Object tracking records:
------------------------------------------------------------------------

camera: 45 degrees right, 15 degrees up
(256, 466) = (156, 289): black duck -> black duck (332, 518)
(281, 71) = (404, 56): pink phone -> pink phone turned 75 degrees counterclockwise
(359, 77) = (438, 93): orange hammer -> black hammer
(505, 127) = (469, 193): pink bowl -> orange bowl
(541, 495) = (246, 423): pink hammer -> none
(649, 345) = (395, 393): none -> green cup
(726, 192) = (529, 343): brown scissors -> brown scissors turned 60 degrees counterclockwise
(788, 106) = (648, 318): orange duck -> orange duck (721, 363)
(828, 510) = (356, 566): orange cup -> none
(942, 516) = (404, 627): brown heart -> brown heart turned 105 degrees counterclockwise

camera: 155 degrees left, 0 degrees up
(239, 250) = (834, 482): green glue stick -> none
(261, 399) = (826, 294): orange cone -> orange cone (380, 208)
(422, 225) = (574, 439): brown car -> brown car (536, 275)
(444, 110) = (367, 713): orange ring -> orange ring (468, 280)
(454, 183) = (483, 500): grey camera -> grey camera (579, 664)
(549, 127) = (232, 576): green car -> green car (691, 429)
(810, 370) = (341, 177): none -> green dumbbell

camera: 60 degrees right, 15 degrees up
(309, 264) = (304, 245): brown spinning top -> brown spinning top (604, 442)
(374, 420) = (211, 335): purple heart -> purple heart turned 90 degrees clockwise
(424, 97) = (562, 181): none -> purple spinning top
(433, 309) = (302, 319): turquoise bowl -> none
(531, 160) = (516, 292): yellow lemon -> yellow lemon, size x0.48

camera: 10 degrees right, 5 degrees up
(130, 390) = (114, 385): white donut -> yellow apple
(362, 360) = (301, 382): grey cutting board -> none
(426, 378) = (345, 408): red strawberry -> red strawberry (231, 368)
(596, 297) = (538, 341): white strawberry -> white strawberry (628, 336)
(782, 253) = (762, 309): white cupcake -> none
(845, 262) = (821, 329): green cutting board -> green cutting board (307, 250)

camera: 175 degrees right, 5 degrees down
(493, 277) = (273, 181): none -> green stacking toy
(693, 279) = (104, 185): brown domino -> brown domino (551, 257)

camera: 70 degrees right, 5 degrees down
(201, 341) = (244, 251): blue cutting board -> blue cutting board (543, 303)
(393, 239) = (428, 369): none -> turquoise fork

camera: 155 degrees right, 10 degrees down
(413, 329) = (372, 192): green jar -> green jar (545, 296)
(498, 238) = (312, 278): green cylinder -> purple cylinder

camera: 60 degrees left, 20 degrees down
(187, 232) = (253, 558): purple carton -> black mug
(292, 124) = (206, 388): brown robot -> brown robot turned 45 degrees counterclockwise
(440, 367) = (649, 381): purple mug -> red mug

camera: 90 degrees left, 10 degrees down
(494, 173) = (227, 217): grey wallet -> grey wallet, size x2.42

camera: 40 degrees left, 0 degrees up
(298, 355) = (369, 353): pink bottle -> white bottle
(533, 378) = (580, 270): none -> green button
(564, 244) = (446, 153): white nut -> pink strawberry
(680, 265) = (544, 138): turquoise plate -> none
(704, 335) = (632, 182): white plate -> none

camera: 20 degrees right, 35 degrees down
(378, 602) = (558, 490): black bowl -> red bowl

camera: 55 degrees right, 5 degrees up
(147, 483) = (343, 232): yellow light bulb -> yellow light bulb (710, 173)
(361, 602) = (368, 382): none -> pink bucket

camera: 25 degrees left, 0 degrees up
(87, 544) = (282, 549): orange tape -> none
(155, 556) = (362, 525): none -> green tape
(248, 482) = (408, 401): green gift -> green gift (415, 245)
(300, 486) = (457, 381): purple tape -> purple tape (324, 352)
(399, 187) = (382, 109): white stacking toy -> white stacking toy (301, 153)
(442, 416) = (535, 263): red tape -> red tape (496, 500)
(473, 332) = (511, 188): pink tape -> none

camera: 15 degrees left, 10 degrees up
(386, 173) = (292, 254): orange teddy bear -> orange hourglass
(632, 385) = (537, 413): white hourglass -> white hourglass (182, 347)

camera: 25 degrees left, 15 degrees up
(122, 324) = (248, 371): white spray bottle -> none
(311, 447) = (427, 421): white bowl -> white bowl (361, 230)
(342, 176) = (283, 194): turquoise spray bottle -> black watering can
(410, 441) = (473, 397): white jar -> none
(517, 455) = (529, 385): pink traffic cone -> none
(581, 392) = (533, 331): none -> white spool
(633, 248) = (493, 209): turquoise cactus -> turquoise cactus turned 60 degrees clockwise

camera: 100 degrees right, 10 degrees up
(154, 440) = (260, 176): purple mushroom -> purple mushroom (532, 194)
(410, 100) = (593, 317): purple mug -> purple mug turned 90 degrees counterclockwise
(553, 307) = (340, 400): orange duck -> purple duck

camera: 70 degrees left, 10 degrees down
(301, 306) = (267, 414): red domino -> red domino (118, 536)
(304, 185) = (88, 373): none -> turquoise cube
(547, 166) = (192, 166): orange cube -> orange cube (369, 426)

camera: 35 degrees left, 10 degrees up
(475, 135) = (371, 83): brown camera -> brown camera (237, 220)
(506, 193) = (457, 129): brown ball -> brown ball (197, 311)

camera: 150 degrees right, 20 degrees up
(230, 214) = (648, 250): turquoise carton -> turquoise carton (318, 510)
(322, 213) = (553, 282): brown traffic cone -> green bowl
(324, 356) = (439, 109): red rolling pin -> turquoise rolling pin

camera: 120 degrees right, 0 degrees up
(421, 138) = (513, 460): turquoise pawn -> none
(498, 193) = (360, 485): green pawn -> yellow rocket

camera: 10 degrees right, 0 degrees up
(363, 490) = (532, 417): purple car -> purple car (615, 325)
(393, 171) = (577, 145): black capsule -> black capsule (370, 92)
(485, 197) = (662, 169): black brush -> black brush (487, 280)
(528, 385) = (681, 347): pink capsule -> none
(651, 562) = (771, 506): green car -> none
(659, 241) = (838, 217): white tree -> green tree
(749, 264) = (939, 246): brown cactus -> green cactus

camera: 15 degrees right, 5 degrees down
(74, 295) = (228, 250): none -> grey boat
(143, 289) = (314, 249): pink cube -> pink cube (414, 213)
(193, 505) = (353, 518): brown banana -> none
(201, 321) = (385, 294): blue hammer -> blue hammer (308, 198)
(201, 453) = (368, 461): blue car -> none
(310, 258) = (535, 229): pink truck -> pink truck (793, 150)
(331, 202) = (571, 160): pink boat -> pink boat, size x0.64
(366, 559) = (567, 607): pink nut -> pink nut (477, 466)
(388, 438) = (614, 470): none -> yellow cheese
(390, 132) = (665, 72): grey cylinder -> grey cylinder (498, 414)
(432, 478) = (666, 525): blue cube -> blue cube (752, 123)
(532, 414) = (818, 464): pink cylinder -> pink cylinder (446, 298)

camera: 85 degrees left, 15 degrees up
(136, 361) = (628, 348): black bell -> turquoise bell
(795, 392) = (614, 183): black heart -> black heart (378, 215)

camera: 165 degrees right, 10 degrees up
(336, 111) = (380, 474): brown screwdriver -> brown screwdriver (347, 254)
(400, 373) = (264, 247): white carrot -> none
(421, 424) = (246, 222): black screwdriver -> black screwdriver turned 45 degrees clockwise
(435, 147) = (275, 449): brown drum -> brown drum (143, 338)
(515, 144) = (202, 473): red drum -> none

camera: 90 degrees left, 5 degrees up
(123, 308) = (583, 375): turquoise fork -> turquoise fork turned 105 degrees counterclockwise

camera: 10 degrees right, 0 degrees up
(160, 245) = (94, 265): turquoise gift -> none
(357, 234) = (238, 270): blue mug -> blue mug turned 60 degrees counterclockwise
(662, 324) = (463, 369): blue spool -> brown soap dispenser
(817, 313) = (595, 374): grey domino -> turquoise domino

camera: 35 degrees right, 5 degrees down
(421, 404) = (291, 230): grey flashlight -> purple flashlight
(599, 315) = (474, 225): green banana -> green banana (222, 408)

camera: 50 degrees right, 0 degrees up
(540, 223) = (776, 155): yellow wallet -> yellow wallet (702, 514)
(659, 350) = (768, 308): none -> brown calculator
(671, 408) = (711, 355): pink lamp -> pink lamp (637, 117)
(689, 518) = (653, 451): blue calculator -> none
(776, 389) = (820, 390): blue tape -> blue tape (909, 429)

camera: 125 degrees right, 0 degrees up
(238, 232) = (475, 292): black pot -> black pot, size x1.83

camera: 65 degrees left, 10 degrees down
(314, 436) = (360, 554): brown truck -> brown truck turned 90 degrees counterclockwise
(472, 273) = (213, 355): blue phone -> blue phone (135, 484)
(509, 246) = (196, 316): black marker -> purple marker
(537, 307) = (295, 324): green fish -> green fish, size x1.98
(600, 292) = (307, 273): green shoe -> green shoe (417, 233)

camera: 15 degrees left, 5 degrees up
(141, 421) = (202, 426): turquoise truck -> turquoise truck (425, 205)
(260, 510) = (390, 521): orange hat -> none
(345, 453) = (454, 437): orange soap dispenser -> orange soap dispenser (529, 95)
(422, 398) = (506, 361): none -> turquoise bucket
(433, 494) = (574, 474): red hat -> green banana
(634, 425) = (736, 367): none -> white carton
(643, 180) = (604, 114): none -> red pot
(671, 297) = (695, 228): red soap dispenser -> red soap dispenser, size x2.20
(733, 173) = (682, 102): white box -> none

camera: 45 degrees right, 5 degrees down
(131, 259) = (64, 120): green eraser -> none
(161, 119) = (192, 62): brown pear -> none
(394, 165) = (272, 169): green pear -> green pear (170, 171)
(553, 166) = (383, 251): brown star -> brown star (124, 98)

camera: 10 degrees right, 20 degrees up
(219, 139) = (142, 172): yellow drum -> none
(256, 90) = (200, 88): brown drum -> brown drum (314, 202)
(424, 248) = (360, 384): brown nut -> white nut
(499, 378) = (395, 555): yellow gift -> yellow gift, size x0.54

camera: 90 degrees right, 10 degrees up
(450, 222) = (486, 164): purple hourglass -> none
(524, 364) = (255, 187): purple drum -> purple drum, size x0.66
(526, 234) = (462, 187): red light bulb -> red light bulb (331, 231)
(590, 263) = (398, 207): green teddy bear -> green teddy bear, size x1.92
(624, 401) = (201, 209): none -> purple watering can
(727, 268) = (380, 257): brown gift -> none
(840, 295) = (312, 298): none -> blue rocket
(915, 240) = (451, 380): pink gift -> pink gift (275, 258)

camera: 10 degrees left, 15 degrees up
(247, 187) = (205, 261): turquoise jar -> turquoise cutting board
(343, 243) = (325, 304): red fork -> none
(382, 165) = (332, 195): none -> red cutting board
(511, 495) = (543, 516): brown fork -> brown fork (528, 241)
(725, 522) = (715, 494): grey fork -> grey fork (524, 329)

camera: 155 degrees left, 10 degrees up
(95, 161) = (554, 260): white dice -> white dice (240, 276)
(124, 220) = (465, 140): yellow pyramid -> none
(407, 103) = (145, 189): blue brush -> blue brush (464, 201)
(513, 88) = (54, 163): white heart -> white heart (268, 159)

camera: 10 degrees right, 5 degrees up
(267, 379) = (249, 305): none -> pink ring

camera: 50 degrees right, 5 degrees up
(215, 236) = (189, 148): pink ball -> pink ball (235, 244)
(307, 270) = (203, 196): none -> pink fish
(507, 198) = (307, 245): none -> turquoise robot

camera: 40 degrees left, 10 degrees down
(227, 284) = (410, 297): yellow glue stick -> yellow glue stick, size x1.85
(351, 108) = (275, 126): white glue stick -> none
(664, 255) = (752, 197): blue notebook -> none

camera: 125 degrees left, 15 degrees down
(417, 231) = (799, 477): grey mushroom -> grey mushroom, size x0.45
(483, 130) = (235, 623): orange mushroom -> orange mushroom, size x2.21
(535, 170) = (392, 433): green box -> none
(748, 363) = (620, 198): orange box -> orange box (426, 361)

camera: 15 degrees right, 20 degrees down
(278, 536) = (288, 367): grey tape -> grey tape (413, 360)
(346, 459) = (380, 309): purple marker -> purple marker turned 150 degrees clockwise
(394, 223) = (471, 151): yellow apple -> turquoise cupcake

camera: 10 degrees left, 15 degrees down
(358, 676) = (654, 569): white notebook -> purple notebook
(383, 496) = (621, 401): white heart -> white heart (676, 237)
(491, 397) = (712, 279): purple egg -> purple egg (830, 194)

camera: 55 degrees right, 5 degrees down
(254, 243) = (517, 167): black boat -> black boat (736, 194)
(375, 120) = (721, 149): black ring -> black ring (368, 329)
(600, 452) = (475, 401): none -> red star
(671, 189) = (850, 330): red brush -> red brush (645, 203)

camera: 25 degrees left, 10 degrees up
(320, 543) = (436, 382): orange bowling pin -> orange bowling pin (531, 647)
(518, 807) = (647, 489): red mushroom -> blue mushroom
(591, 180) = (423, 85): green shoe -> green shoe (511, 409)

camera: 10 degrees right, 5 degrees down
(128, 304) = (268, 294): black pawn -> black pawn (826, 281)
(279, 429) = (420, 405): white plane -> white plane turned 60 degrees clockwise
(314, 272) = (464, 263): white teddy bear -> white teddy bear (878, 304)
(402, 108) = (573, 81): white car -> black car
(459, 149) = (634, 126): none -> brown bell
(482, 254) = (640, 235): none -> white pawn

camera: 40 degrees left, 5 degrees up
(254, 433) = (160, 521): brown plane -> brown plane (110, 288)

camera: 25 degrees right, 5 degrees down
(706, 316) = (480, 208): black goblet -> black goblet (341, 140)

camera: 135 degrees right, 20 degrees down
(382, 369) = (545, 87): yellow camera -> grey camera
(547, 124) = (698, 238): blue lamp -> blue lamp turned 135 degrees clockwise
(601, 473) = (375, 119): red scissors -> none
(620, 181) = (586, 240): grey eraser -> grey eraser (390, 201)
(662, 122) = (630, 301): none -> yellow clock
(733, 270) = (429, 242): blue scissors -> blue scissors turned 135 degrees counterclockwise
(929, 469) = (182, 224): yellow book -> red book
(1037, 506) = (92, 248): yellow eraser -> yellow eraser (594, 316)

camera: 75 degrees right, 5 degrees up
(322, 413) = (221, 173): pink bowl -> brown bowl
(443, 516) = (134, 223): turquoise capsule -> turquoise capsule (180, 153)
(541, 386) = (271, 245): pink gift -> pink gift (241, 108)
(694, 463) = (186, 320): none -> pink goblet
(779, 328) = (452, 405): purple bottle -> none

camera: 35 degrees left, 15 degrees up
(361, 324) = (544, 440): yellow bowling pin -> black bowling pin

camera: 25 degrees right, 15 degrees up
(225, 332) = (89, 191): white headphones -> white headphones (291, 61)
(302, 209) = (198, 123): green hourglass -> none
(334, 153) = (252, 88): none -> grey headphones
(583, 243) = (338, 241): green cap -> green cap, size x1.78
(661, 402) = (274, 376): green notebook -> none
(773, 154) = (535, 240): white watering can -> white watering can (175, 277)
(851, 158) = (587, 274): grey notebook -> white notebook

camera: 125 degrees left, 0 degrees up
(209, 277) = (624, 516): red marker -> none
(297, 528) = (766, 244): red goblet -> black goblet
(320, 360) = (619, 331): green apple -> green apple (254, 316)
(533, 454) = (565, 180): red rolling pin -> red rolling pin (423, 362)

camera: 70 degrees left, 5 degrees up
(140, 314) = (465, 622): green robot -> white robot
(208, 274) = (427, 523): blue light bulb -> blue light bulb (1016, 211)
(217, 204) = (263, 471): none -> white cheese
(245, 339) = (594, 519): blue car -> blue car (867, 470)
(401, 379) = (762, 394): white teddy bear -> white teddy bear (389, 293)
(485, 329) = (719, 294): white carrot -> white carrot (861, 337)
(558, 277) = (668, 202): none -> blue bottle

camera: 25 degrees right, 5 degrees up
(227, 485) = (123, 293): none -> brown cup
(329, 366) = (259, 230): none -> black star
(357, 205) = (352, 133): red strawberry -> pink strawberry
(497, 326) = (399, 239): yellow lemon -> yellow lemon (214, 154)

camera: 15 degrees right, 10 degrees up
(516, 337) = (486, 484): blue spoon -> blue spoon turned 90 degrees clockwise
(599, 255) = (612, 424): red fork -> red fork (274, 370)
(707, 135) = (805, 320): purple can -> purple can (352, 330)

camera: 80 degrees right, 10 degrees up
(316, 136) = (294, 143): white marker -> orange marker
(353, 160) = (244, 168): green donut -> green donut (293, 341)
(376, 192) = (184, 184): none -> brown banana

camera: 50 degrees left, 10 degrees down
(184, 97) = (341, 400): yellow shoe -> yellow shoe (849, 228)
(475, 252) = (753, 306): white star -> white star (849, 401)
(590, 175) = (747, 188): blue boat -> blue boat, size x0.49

------------------------------------------------------------------------

Your assignment
Pull each line containing "pear" from the records.

Reply
(161, 119) = (192, 62): brown pear -> none
(394, 165) = (272, 169): green pear -> green pear (170, 171)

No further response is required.